TASK BRIEF –
Omitting any pictures, transcribe the entries below exactly.

AVAILABLE DATA –
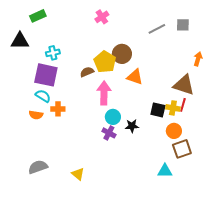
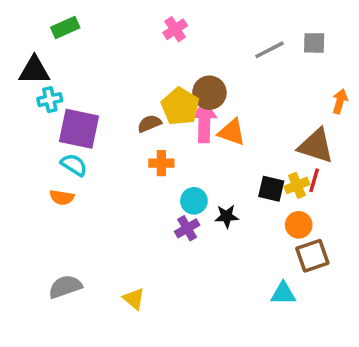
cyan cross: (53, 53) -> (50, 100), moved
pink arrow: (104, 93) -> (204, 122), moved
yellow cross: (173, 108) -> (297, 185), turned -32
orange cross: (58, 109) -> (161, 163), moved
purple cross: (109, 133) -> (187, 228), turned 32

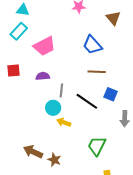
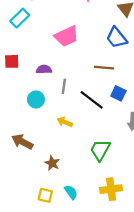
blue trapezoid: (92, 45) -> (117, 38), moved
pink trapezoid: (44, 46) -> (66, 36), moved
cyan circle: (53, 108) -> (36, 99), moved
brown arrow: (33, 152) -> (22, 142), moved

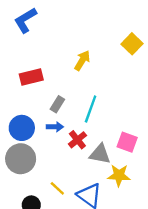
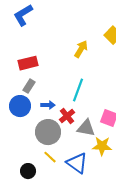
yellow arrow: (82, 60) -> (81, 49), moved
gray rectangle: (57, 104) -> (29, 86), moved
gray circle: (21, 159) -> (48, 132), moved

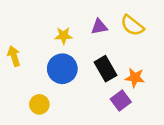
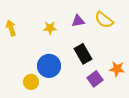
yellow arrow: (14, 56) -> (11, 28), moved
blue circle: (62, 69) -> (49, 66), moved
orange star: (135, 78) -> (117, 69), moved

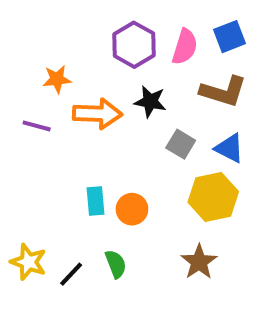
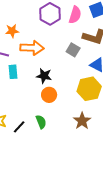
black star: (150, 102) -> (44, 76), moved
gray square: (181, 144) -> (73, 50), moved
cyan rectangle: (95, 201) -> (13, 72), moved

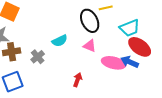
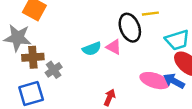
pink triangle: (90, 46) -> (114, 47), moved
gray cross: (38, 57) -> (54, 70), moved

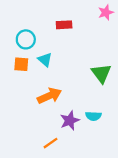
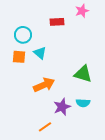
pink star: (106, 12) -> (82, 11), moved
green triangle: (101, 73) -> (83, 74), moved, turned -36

TASK OUTPUT –
cyan cross: (53, 53) -> (50, 100), moved
pink arrow: (104, 93) -> (204, 122), moved
yellow cross: (173, 108) -> (297, 185), turned -32
orange cross: (58, 109) -> (161, 163), moved
purple cross: (109, 133) -> (187, 228), turned 32

blue trapezoid: (92, 45) -> (117, 38), moved
pink trapezoid: (44, 46) -> (66, 36), moved
cyan circle: (53, 108) -> (36, 99), moved
brown arrow: (33, 152) -> (22, 142), moved

yellow arrow: (82, 60) -> (81, 49), moved
gray rectangle: (57, 104) -> (29, 86), moved
gray circle: (21, 159) -> (48, 132), moved

yellow arrow: (14, 56) -> (11, 28), moved
blue circle: (62, 69) -> (49, 66), moved
orange star: (135, 78) -> (117, 69), moved

black star: (150, 102) -> (44, 76), moved
gray square: (181, 144) -> (73, 50), moved
cyan rectangle: (95, 201) -> (13, 72), moved

pink triangle: (90, 46) -> (114, 47), moved
gray cross: (38, 57) -> (54, 70), moved

pink star: (106, 12) -> (82, 11), moved
green triangle: (101, 73) -> (83, 74), moved, turned -36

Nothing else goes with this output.